Work task: Using the data below, return the stretch from the line that contains "MIC3 pin OUT: GP26 -> GP9" through the line that contains "RGB2 pin R: 9 -> MO", both included, exactly as it stands and nothing beyond it.

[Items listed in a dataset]

··········

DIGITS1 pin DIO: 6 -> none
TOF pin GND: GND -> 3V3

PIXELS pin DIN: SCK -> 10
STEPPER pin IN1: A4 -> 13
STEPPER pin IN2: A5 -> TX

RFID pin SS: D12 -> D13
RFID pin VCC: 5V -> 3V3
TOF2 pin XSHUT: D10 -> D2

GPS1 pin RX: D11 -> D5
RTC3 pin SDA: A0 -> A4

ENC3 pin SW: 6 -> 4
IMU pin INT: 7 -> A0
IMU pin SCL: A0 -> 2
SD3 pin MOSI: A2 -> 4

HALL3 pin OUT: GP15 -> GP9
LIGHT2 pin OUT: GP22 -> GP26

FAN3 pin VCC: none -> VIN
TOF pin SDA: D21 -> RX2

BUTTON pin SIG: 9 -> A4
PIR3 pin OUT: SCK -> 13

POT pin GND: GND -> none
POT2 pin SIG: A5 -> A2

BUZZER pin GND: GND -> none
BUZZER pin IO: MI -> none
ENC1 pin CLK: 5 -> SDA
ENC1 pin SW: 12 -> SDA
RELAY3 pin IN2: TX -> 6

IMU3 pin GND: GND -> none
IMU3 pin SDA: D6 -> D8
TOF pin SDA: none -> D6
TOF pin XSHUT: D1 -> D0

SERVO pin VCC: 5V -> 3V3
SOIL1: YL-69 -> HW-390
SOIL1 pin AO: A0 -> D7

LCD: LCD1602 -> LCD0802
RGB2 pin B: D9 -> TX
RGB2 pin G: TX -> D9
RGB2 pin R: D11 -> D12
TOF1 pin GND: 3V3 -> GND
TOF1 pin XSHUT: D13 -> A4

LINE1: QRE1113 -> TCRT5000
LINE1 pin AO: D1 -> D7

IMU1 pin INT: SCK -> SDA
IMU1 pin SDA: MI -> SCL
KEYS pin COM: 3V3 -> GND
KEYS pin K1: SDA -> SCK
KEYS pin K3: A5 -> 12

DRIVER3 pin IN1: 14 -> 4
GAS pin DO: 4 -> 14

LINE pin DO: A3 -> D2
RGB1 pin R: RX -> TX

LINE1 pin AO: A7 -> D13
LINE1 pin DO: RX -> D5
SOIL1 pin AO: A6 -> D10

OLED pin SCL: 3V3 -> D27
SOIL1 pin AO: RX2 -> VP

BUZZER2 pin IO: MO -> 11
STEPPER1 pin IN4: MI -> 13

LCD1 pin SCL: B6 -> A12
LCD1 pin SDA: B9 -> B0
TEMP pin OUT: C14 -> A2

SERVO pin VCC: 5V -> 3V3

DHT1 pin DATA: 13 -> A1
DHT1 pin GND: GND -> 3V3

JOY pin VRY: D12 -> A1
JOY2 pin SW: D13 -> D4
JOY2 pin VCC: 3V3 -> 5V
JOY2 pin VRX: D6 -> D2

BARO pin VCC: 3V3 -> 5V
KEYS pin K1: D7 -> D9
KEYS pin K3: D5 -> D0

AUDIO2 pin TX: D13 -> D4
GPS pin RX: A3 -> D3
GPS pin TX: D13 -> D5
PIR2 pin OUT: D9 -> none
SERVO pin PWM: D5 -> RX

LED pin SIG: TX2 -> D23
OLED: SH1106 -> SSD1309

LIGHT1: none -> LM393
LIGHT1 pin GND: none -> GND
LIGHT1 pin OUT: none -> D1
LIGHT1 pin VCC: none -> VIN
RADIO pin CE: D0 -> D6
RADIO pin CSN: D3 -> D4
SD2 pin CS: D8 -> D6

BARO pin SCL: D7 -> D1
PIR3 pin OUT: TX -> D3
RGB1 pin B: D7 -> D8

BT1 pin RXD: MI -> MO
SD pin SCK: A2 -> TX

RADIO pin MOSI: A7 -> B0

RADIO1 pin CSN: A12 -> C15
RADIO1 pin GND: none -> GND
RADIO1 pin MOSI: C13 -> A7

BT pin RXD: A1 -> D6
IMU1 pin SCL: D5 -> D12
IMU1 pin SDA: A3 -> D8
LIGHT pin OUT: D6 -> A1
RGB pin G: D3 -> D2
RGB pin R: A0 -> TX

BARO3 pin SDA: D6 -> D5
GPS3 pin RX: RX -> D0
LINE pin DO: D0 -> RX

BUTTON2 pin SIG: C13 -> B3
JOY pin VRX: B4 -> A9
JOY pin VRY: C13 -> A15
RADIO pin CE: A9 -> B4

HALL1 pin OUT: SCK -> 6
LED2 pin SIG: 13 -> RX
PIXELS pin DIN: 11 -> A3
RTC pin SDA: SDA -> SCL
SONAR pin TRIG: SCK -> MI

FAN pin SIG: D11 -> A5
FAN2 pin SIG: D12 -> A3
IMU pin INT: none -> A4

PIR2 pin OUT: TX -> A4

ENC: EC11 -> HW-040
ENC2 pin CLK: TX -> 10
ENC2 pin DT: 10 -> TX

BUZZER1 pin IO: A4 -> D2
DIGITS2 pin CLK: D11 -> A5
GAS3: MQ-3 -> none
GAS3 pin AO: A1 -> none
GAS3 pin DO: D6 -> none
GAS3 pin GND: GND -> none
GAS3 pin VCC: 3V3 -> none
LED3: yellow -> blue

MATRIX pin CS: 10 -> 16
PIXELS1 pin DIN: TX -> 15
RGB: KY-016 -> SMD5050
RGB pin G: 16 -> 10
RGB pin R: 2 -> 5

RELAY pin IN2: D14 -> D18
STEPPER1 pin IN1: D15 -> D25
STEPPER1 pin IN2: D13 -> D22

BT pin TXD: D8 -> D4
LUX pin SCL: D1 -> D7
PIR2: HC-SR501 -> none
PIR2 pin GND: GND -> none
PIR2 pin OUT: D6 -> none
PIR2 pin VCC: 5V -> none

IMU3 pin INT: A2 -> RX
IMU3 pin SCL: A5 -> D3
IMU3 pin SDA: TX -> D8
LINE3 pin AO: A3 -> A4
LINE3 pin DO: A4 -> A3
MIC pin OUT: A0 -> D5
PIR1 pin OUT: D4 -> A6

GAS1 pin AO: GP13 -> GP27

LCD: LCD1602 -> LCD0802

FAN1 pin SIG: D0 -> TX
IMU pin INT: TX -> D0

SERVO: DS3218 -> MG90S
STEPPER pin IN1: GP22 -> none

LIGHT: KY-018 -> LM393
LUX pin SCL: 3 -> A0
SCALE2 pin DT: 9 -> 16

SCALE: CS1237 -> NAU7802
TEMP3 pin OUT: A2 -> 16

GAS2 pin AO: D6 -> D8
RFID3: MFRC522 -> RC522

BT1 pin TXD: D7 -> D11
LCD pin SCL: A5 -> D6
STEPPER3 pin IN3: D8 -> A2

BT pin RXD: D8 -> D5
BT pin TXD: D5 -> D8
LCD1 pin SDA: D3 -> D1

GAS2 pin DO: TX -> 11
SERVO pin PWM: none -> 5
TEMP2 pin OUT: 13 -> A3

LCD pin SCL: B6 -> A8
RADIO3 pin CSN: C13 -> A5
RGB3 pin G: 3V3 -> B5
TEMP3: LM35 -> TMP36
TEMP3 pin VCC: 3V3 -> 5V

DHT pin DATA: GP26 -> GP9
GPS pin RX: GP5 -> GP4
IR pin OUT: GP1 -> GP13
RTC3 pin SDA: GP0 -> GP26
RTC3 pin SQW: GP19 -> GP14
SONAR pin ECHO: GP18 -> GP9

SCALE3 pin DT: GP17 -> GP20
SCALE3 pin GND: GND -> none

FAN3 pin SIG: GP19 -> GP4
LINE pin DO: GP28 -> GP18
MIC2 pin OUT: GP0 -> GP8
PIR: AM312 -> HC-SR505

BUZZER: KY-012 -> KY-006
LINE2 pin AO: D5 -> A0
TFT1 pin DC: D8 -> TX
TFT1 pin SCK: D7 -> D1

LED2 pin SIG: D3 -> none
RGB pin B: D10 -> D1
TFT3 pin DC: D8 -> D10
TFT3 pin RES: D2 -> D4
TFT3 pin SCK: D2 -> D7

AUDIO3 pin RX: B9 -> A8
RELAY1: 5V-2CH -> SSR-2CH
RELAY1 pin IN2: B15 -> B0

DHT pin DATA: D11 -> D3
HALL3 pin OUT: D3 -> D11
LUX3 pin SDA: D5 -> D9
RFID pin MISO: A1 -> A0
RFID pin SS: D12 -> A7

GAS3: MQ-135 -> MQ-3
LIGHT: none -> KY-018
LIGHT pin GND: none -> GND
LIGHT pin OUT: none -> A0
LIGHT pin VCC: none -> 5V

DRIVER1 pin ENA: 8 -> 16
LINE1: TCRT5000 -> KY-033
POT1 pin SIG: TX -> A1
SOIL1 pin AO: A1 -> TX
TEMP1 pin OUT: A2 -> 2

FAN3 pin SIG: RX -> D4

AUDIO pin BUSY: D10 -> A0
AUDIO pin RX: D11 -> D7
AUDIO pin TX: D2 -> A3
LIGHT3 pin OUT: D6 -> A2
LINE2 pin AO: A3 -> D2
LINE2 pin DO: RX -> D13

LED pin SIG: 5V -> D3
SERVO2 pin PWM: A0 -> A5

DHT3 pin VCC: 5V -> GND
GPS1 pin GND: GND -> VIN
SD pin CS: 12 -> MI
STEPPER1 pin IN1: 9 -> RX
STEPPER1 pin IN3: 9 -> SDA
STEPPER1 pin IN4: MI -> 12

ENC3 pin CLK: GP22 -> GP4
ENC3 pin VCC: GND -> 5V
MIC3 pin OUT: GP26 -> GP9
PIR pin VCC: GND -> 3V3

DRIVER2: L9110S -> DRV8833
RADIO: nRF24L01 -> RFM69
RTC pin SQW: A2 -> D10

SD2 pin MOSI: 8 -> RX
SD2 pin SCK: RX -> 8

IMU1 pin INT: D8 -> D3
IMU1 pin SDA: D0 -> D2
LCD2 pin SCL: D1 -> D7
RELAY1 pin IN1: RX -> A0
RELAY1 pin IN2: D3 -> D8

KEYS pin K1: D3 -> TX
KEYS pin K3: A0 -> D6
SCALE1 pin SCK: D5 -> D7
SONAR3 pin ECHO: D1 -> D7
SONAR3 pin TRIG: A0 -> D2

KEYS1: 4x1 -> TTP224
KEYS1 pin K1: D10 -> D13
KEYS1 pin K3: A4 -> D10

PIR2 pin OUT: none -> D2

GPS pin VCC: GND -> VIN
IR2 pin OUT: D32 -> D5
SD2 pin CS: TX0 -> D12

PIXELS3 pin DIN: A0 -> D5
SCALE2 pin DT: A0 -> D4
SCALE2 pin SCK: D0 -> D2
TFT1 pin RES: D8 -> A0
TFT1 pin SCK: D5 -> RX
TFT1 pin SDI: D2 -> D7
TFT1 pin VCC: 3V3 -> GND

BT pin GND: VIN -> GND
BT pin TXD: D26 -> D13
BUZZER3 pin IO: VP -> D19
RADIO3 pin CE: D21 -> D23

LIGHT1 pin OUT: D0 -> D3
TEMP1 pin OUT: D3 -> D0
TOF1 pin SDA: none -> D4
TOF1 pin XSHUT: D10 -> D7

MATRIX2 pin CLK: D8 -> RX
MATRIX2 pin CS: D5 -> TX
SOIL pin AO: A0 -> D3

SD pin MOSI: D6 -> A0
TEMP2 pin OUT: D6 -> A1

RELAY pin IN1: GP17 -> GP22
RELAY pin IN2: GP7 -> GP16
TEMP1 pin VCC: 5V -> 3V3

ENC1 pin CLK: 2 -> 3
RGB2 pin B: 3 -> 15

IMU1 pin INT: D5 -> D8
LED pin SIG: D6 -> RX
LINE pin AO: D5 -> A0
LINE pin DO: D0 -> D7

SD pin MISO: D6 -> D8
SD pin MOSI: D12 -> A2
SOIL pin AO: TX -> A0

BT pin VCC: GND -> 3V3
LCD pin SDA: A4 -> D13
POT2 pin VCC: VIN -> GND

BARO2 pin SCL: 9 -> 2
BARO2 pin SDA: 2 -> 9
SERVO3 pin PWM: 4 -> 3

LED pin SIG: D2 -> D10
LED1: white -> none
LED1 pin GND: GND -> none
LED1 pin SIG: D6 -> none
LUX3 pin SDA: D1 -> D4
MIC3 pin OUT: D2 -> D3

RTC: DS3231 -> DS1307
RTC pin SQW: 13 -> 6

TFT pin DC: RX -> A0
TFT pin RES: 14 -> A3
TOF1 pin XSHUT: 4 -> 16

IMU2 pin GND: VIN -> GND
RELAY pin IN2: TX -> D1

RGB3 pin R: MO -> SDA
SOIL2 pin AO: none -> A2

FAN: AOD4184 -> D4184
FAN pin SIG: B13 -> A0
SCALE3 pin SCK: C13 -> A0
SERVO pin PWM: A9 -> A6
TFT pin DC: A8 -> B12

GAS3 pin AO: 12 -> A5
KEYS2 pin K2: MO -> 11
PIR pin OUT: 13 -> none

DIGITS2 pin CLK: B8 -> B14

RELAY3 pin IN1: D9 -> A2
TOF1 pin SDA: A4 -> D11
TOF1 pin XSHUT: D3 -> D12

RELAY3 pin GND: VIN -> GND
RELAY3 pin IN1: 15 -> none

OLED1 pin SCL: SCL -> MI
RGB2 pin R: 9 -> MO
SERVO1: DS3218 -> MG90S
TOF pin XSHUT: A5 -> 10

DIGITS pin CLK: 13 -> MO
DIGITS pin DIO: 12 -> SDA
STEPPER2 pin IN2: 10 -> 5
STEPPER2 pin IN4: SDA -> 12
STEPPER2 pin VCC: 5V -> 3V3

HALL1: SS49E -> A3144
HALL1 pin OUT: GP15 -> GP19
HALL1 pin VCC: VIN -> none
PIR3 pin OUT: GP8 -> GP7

··········

Reply:
MIC3 pin OUT: GP26 -> GP9
PIR pin VCC: GND -> 3V3

DRIVER2: L9110S -> DRV8833
RADIO: nRF24L01 -> RFM69
RTC pin SQW: A2 -> D10

SD2 pin MOSI: 8 -> RX
SD2 pin SCK: RX -> 8

IMU1 pin INT: D8 -> D3
IMU1 pin SDA: D0 -> D2
LCD2 pin SCL: D1 -> D7
RELAY1 pin IN1: RX -> A0
RELAY1 pin IN2: D3 -> D8

KEYS pin K1: D3 -> TX
KEYS pin K3: A0 -> D6
SCALE1 pin SCK: D5 -> D7
SONAR3 pin ECHO: D1 -> D7
SONAR3 pin TRIG: A0 -> D2

KEYS1: 4x1 -> TTP224
KEYS1 pin K1: D10 -> D13
KEYS1 pin K3: A4 -> D10

PIR2 pin OUT: none -> D2

GPS pin VCC: GND -> VIN
IR2 pin OUT: D32 -> D5
SD2 pin CS: TX0 -> D12

PIXELS3 pin DIN: A0 -> D5
SCALE2 pin DT: A0 -> D4
SCALE2 pin SCK: D0 -> D2
TFT1 pin RES: D8 -> A0
TFT1 pin SCK: D5 -> RX
TFT1 pin SDI: D2 -> D7
TFT1 pin VCC: 3V3 -> GND

BT pin GND: VIN -> GND
BT pin TXD: D26 -> D13
BUZZER3 pin IO: VP -> D19
RADIO3 pin CE: D21 -> D23

LIGHT1 pin OUT: D0 -> D3
TEMP1 pin OUT: D3 -> D0
TOF1 pin SDA: none -> D4
TOF1 pin XSHUT: D10 -> D7

MATRIX2 pin CLK: D8 -> RX
MATRIX2 pin CS: D5 -> TX
SOIL pin AO: A0 -> D3

SD pin MOSI: D6 -> A0
TEMP2 pin OUT: D6 -> A1

RELAY pin IN1: GP17 -> GP22
RELAY pin IN2: GP7 -> GP16
TEMP1 pin VCC: 5V -> 3V3

ENC1 pin CLK: 2 -> 3
RGB2 pin B: 3 -> 15

IMU1 pin INT: D5 -> D8
LED pin SIG: D6 -> RX
LINE pin AO: D5 -> A0
LINE pin DO: D0 -> D7

SD pin MISO: D6 -> D8
SD pin MOSI: D12 -> A2
SOIL pin AO: TX -> A0

BT pin VCC: GND -> 3V3
LCD pin SDA: A4 -> D13
POT2 pin VCC: VIN -> GND

BARO2 pin SCL: 9 -> 2
BARO2 pin SDA: 2 -> 9
SERVO3 pin PWM: 4 -> 3

LED pin SIG: D2 -> D10
LED1: white -> none
LED1 pin GND: GND -> none
LED1 pin SIG: D6 -> none
LUX3 pin SDA: D1 -> D4
MIC3 pin OUT: D2 -> D3

RTC: DS3231 -> DS1307
RTC pin SQW: 13 -> 6

TFT pin DC: RX -> A0
TFT pin RES: 14 -> A3
TOF1 pin XSHUT: 4 -> 16

IMU2 pin GND: VIN -> GND
RELAY pin IN2: TX -> D1

RGB3 pin R: MO -> SDA
SOIL2 pin AO: none -> A2

FAN: AOD4184 -> D4184
FAN pin SIG: B13 -> A0
SCALE3 pin SCK: C13 -> A0
SERVO pin PWM: A9 -> A6
TFT pin DC: A8 -> B12

GAS3 pin AO: 12 -> A5
KEYS2 pin K2: MO -> 11
PIR pin OUT: 13 -> none

DIGITS2 pin CLK: B8 -> B14

RELAY3 pin IN1: D9 -> A2
TOF1 pin SDA: A4 -> D11
TOF1 pin XSHUT: D3 -> D12

RELAY3 pin GND: VIN -> GND
RELAY3 pin IN1: 15 -> none

OLED1 pin SCL: SCL -> MI
RGB2 pin R: 9 -> MO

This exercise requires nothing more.